The data: Begin

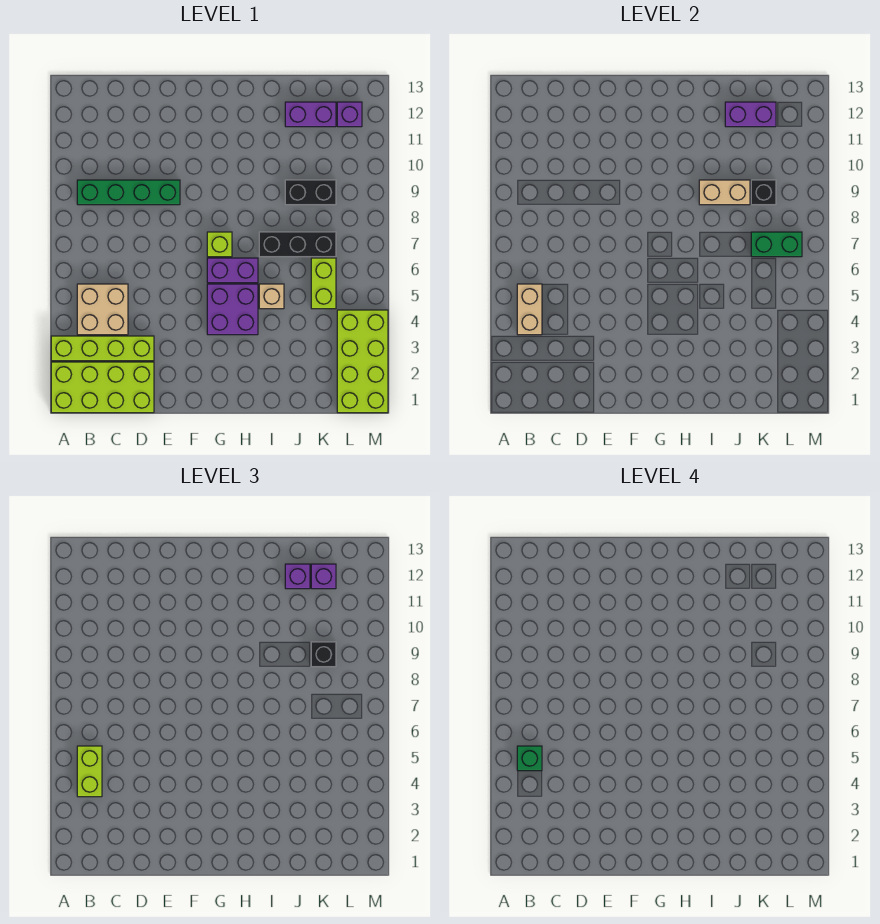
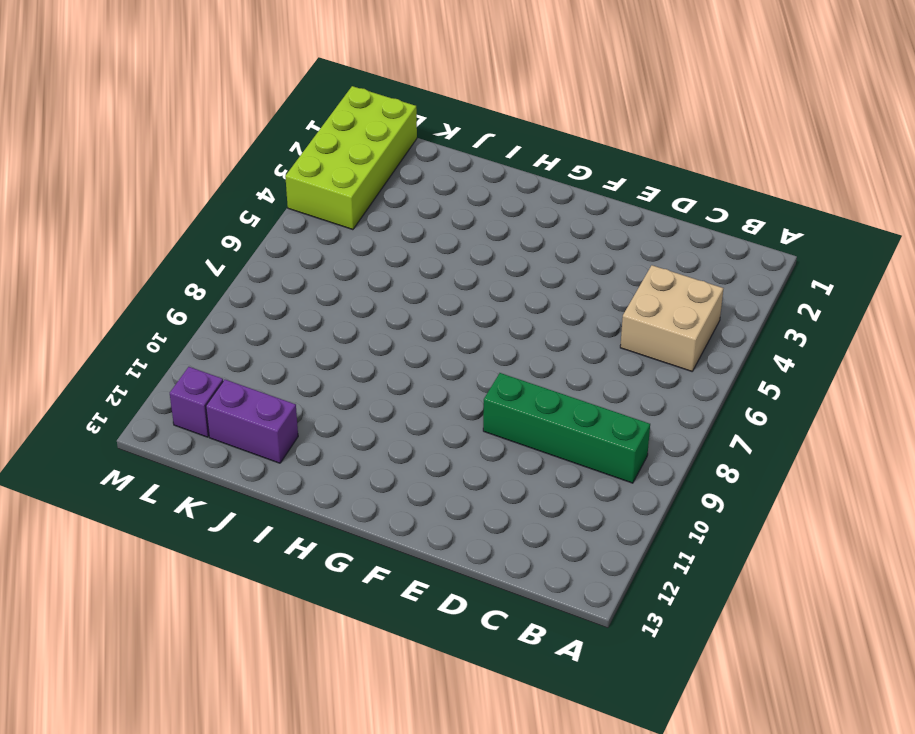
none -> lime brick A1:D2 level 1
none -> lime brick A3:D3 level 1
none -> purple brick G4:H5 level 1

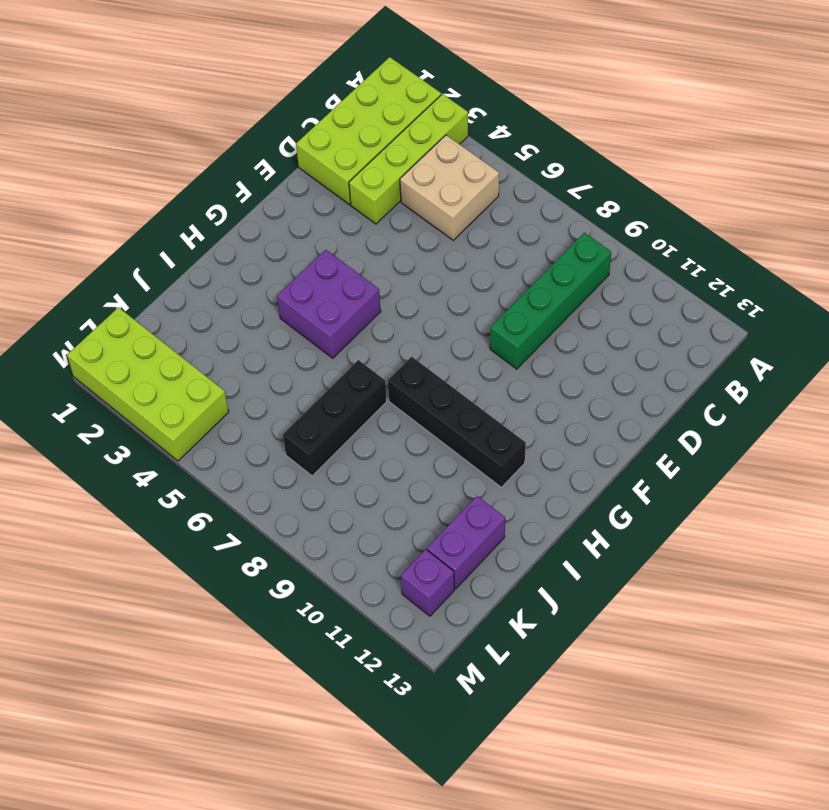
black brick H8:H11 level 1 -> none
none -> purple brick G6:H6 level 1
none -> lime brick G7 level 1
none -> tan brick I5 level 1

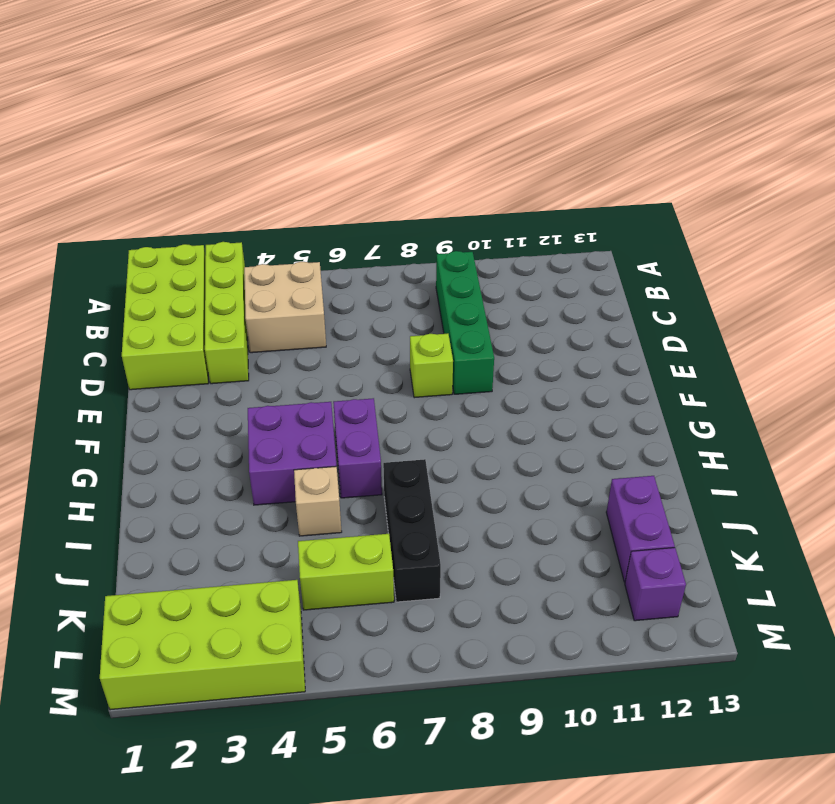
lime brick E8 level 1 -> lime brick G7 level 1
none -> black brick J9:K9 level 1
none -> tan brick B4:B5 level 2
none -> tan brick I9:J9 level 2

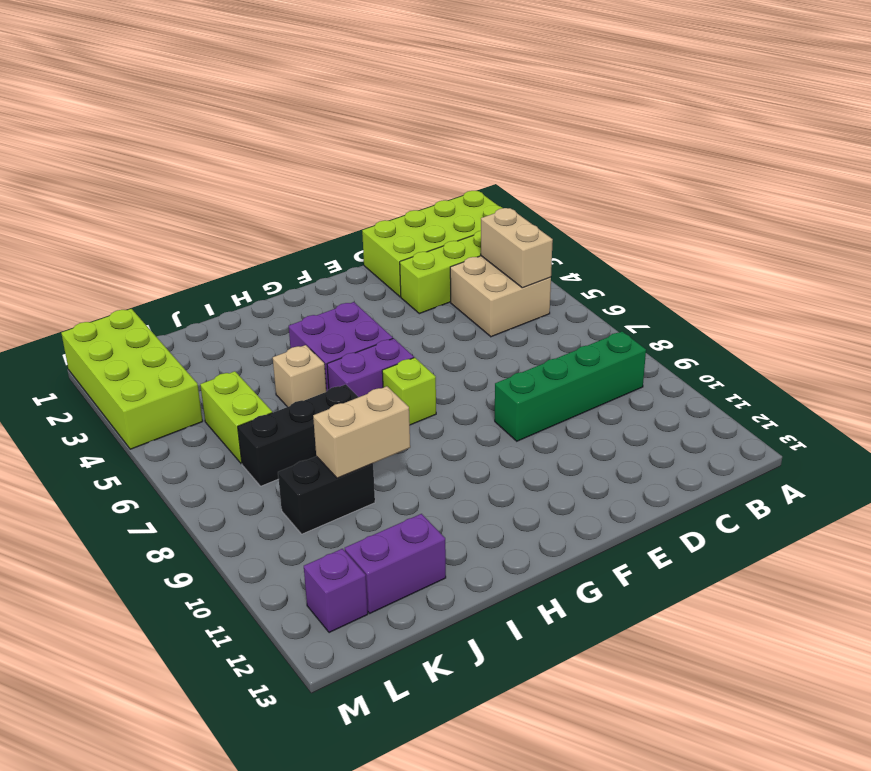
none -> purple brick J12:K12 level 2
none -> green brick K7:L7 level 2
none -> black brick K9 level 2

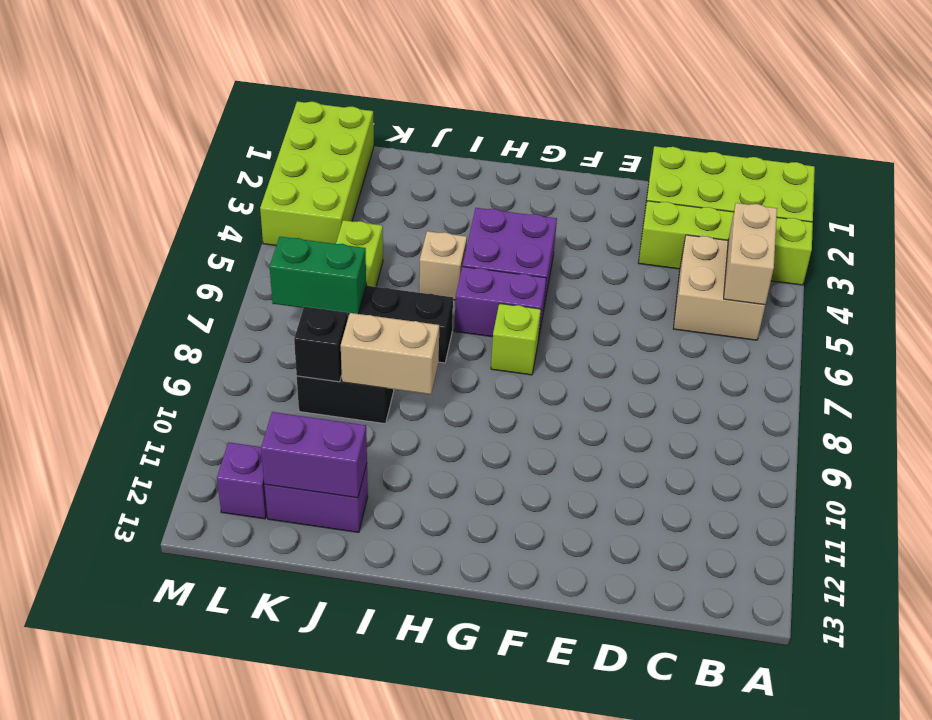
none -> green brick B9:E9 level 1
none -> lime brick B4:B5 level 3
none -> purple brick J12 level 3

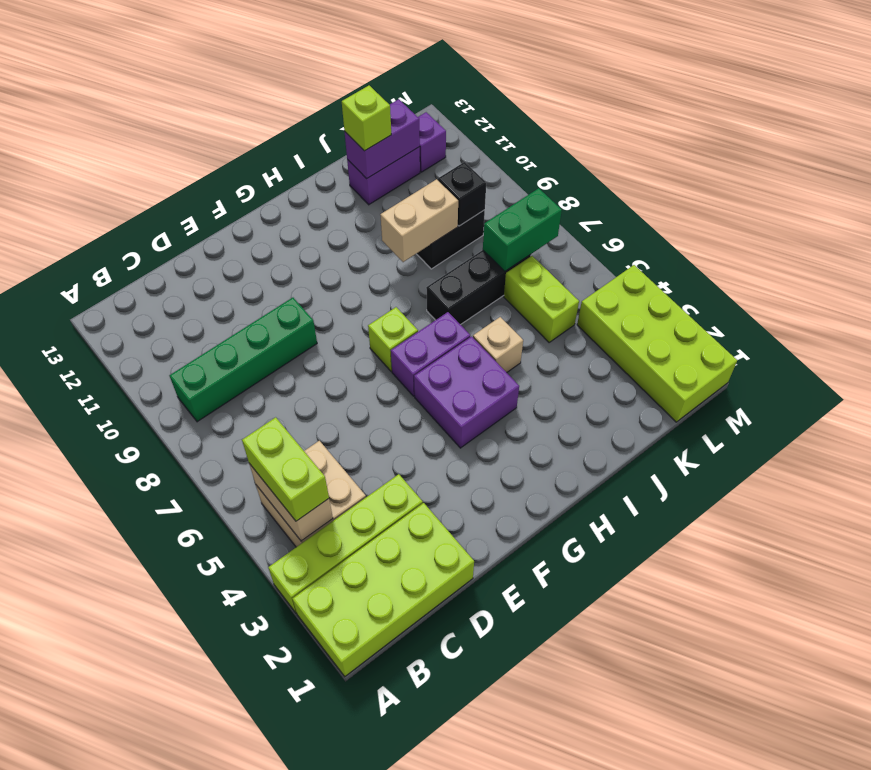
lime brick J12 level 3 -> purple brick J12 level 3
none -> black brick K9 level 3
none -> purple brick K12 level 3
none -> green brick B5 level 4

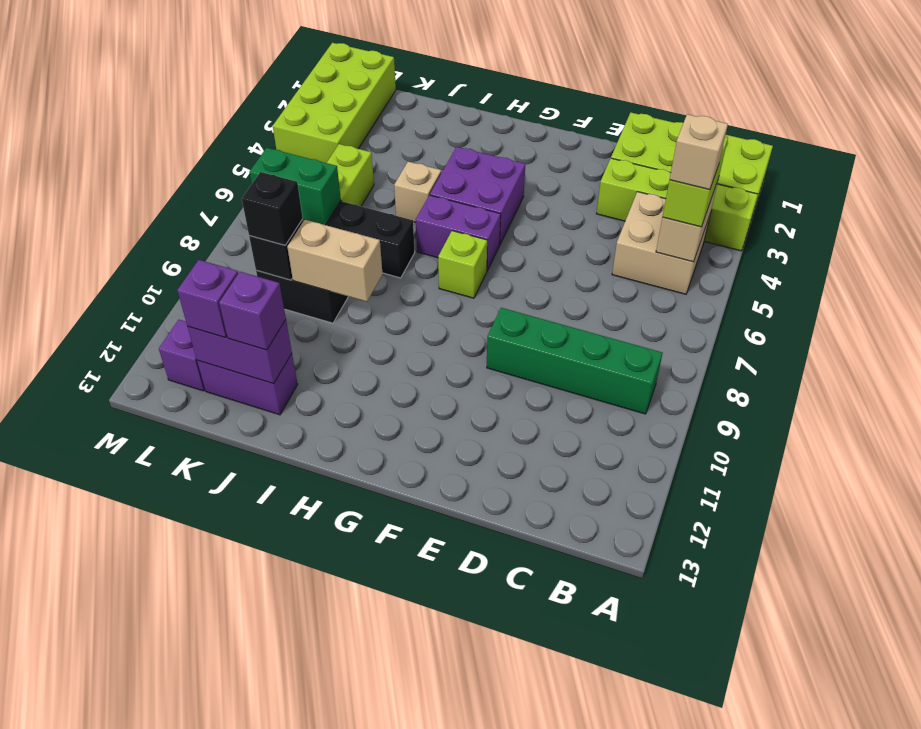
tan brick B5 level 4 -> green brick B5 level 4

The data: End
The data: Begin

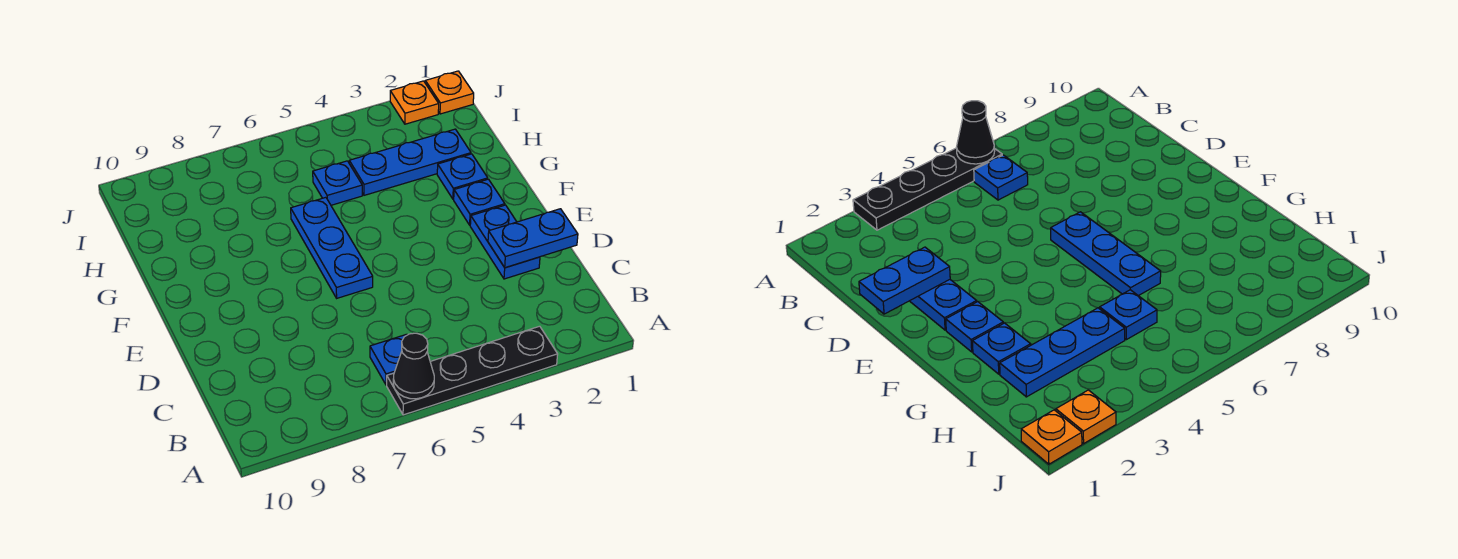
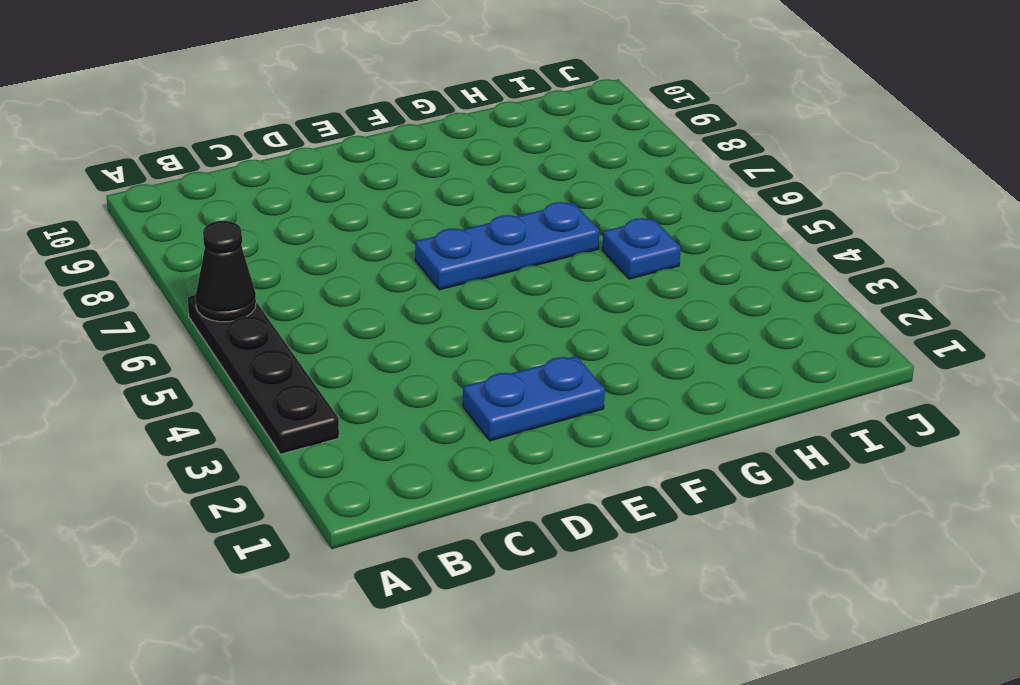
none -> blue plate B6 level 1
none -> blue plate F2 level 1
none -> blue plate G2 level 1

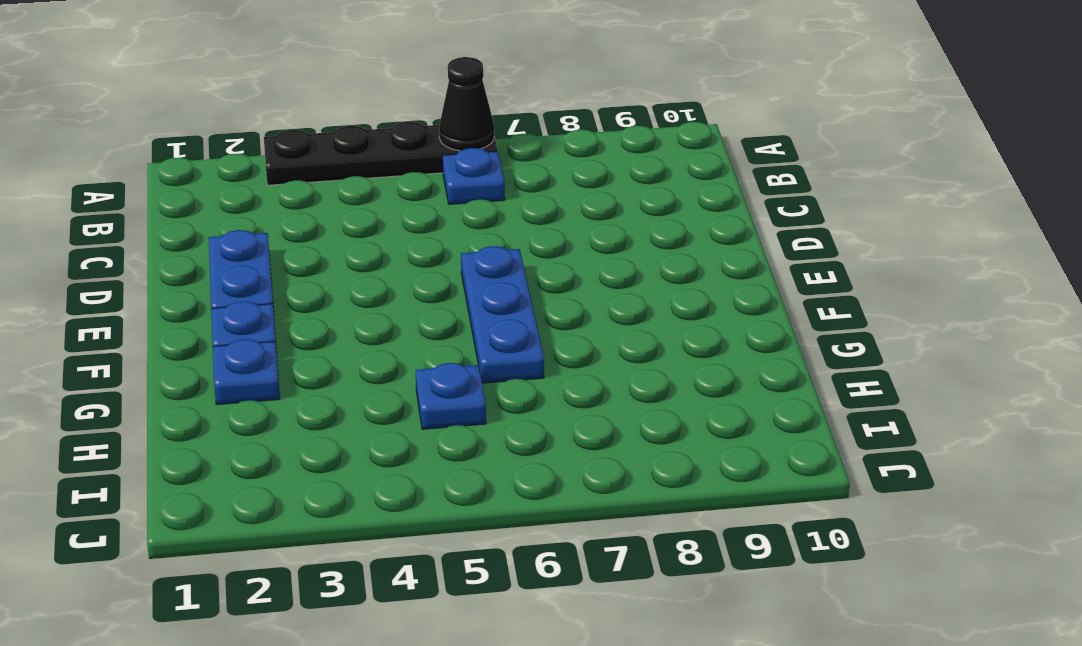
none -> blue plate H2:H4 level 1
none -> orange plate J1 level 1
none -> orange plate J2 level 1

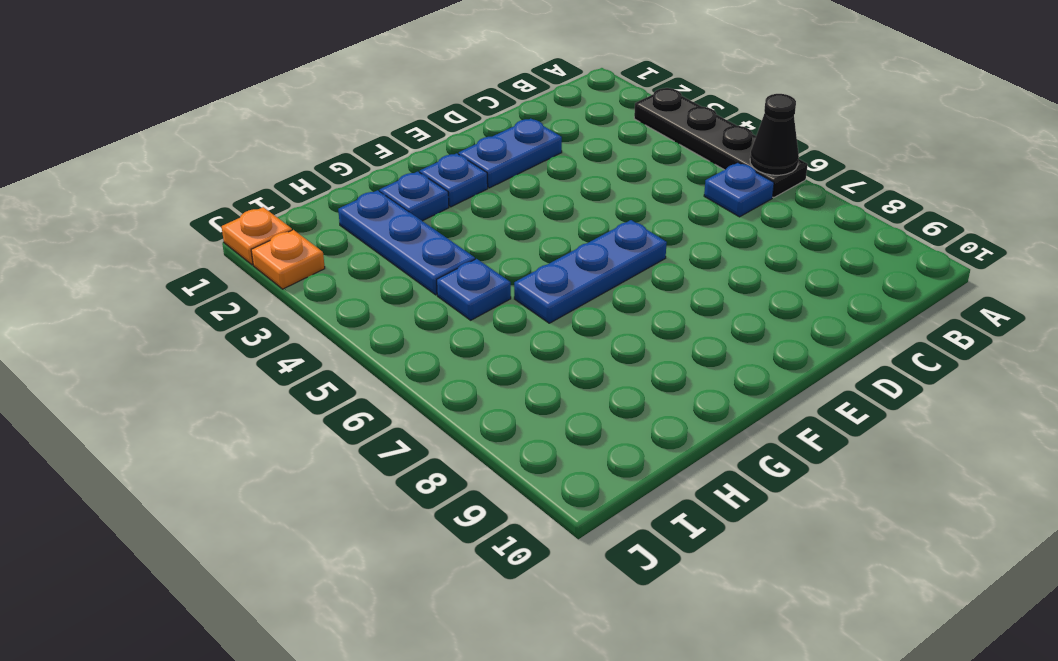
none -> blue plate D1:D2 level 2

The data: End

Copy exactly the material above from the line with "none -> blue plate B6 level 1" to the line with "none -> blue plate D1:D2 level 2", ends included, and nothing else. Leave out any picture.

- **Answer to this exercise**
none -> blue plate B6 level 1
none -> blue plate F2 level 1
none -> blue plate G2 level 1

none -> blue plate H2:H4 level 1
none -> orange plate J1 level 1
none -> orange plate J2 level 1

none -> blue plate D1:D2 level 2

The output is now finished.